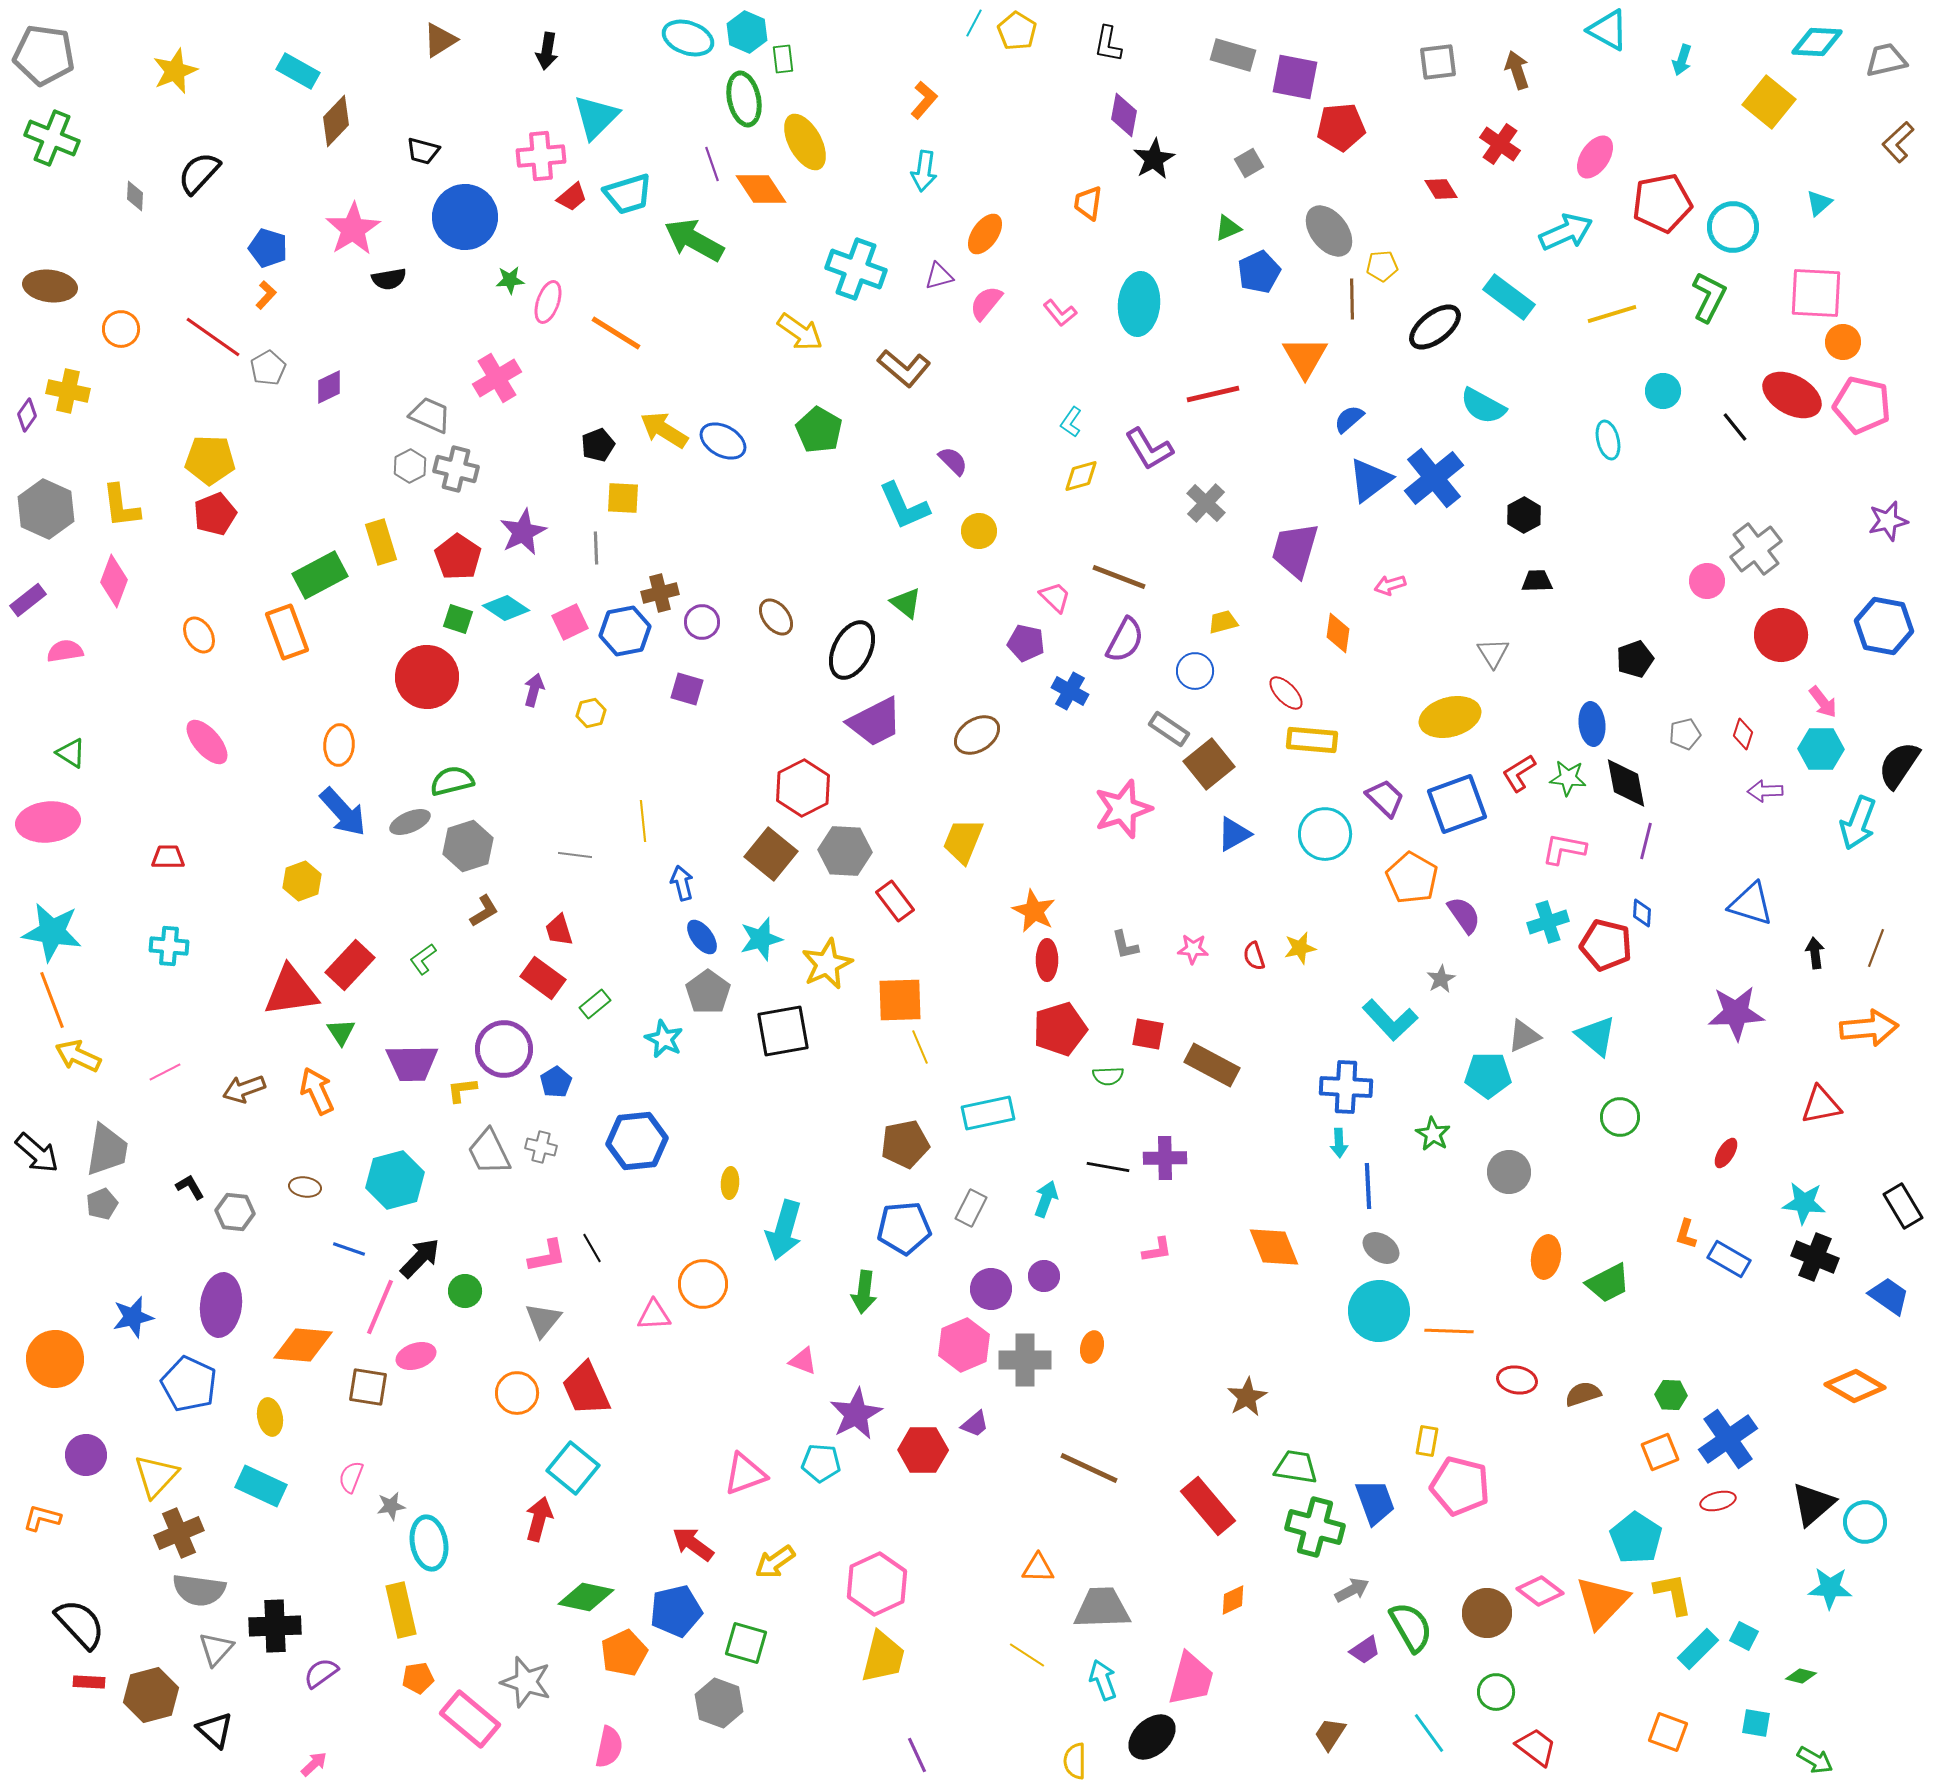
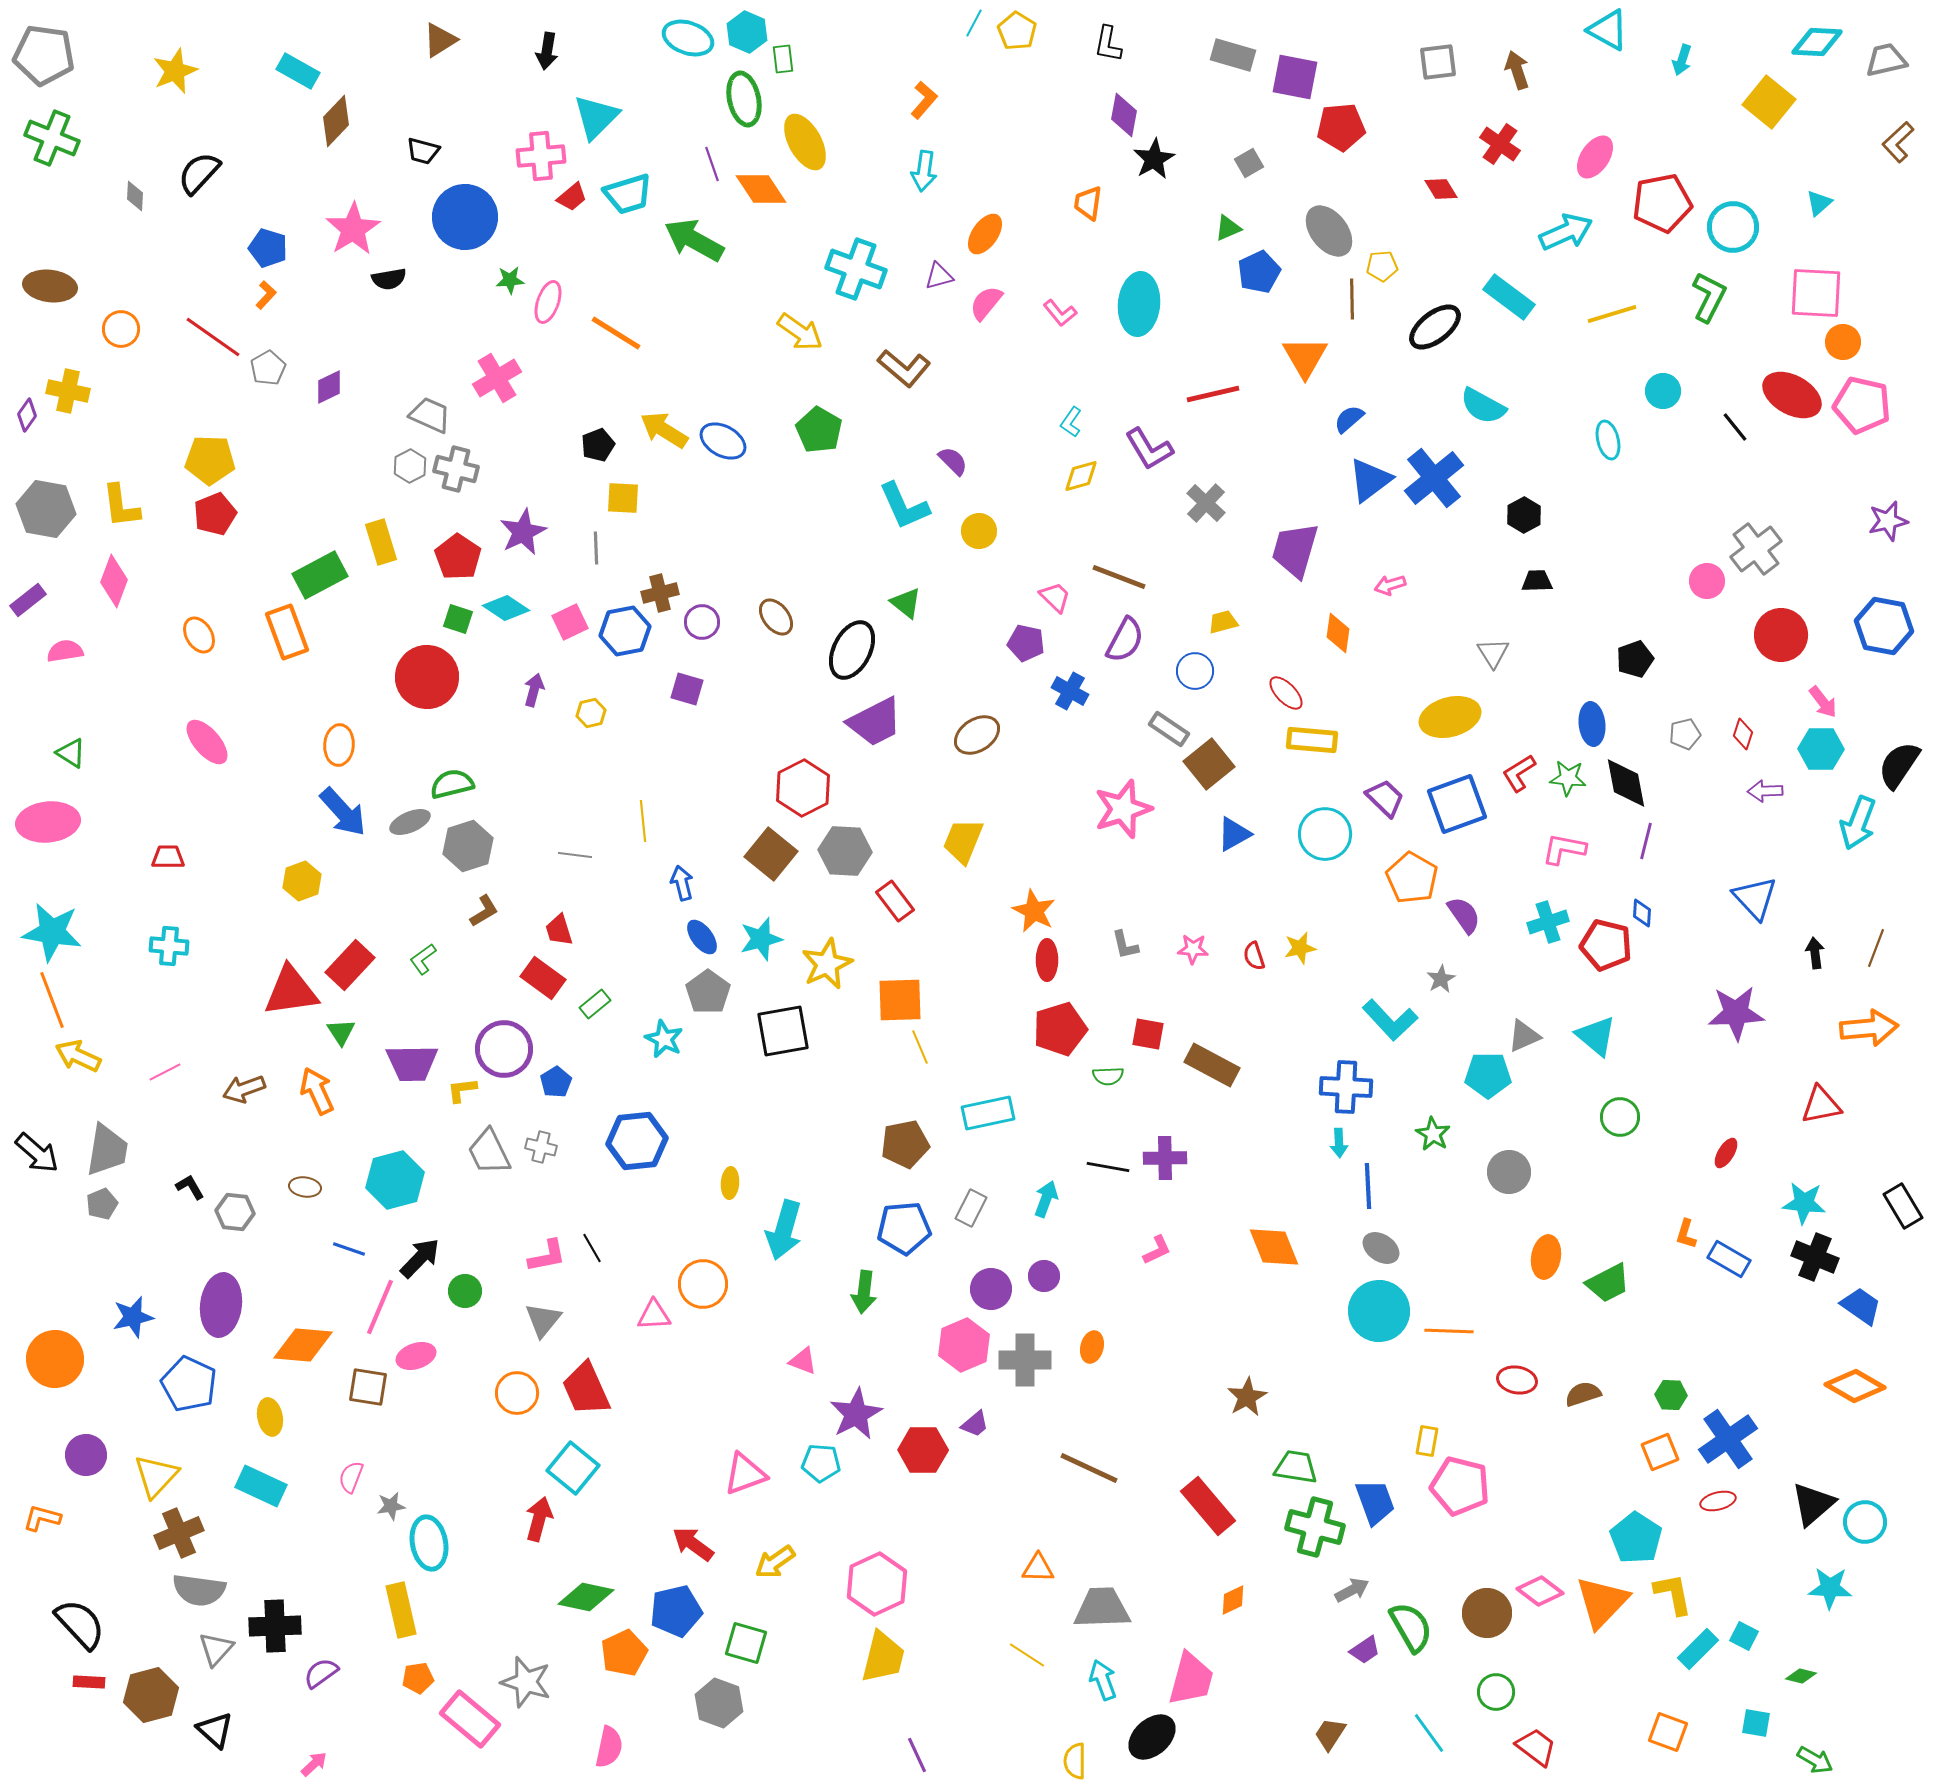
gray hexagon at (46, 509): rotated 14 degrees counterclockwise
green semicircle at (452, 781): moved 3 px down
blue triangle at (1751, 904): moved 4 px right, 6 px up; rotated 30 degrees clockwise
pink L-shape at (1157, 1250): rotated 16 degrees counterclockwise
blue trapezoid at (1889, 1296): moved 28 px left, 10 px down
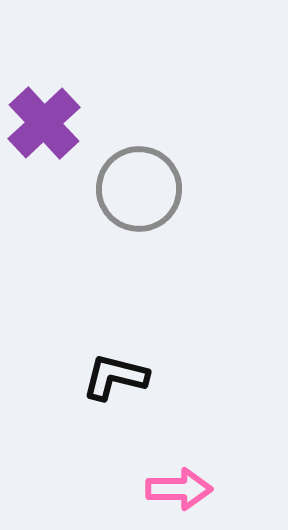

> [Goal of the exercise]: Only lines holding the word "counterclockwise" belong in the answer; copy each one from the material.

> [Response to this exercise]:
gray hexagon at (46, 509): rotated 14 degrees counterclockwise
pink L-shape at (1157, 1250): rotated 16 degrees counterclockwise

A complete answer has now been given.